_What is expected_
The answer consists of one number: how many lines of the data below include the string "degrees".

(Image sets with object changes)
-------------------------

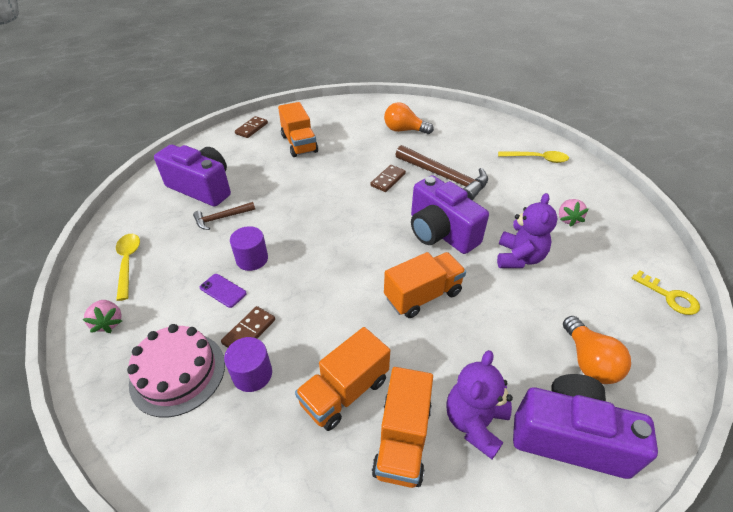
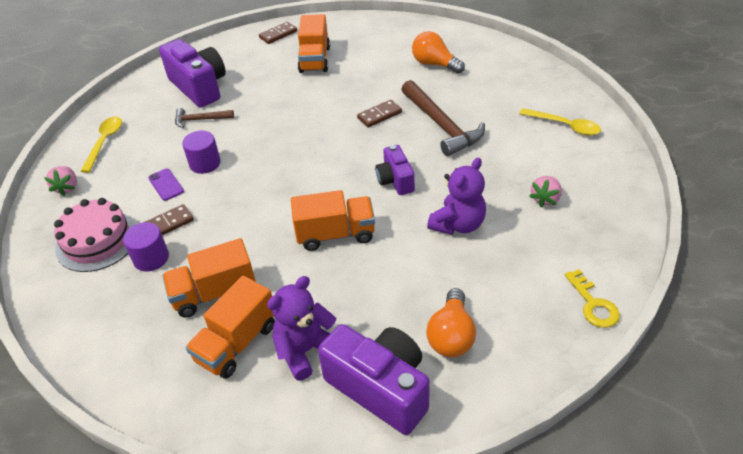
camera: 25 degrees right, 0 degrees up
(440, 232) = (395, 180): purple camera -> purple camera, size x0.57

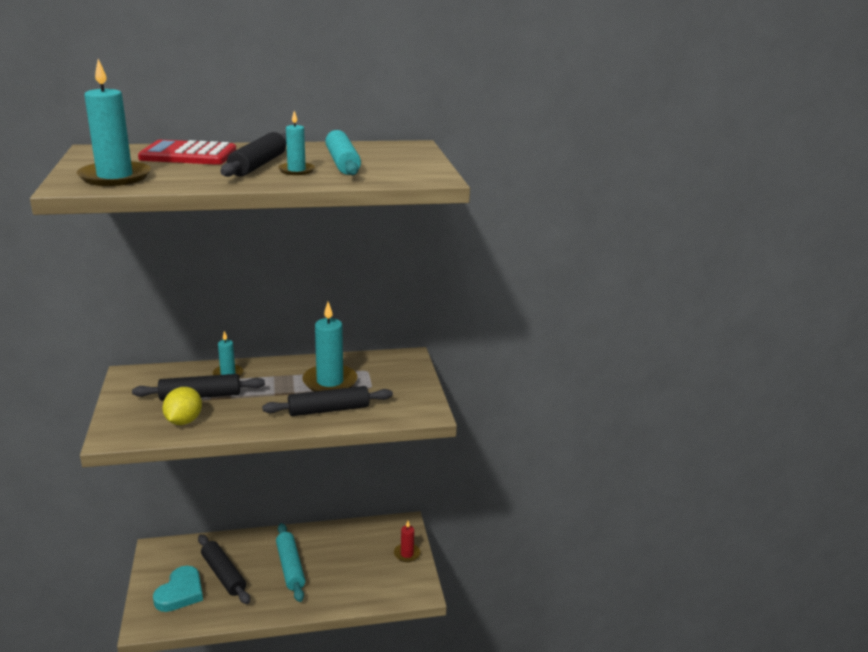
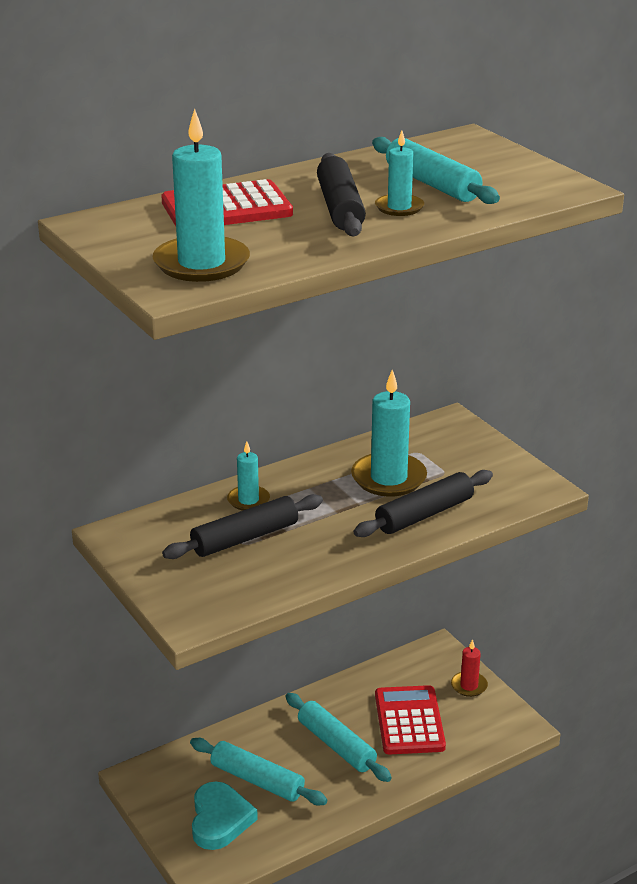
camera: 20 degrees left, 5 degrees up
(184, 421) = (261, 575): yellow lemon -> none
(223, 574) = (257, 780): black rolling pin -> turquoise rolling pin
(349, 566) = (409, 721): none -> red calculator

-------------------------

_Task result_
2